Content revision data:
* * *

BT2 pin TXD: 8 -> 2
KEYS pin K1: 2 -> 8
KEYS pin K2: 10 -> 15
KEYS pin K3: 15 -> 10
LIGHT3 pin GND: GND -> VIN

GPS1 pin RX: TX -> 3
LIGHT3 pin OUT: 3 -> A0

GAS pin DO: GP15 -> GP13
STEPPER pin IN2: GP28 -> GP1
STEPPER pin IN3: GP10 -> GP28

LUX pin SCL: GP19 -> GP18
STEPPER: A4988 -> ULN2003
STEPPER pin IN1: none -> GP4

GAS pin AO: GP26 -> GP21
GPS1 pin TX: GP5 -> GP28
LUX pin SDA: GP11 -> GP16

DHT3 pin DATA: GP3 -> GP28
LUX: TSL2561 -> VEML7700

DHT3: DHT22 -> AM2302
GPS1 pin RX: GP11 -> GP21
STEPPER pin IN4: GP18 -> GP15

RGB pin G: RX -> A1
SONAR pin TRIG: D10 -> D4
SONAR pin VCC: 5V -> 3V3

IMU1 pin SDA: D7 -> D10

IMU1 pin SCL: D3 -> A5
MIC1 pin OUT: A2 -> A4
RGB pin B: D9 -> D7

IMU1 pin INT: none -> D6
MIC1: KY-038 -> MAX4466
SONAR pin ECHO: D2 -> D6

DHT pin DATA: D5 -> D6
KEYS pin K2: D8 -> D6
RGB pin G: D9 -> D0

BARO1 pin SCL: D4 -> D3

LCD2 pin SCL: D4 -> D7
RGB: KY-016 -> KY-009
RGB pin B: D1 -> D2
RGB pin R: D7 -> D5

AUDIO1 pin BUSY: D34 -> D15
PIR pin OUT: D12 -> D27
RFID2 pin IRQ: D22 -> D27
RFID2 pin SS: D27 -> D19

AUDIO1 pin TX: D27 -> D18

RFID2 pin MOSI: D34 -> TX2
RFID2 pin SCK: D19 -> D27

* * *

_YOUR GOAL:_ Using the entries above, quote each line verbatim from the first through the line that contains "LUX pin SCL: GP19 -> GP18".

_RESULT OF THE TASK:_
BT2 pin TXD: 8 -> 2
KEYS pin K1: 2 -> 8
KEYS pin K2: 10 -> 15
KEYS pin K3: 15 -> 10
LIGHT3 pin GND: GND -> VIN

GPS1 pin RX: TX -> 3
LIGHT3 pin OUT: 3 -> A0

GAS pin DO: GP15 -> GP13
STEPPER pin IN2: GP28 -> GP1
STEPPER pin IN3: GP10 -> GP28

LUX pin SCL: GP19 -> GP18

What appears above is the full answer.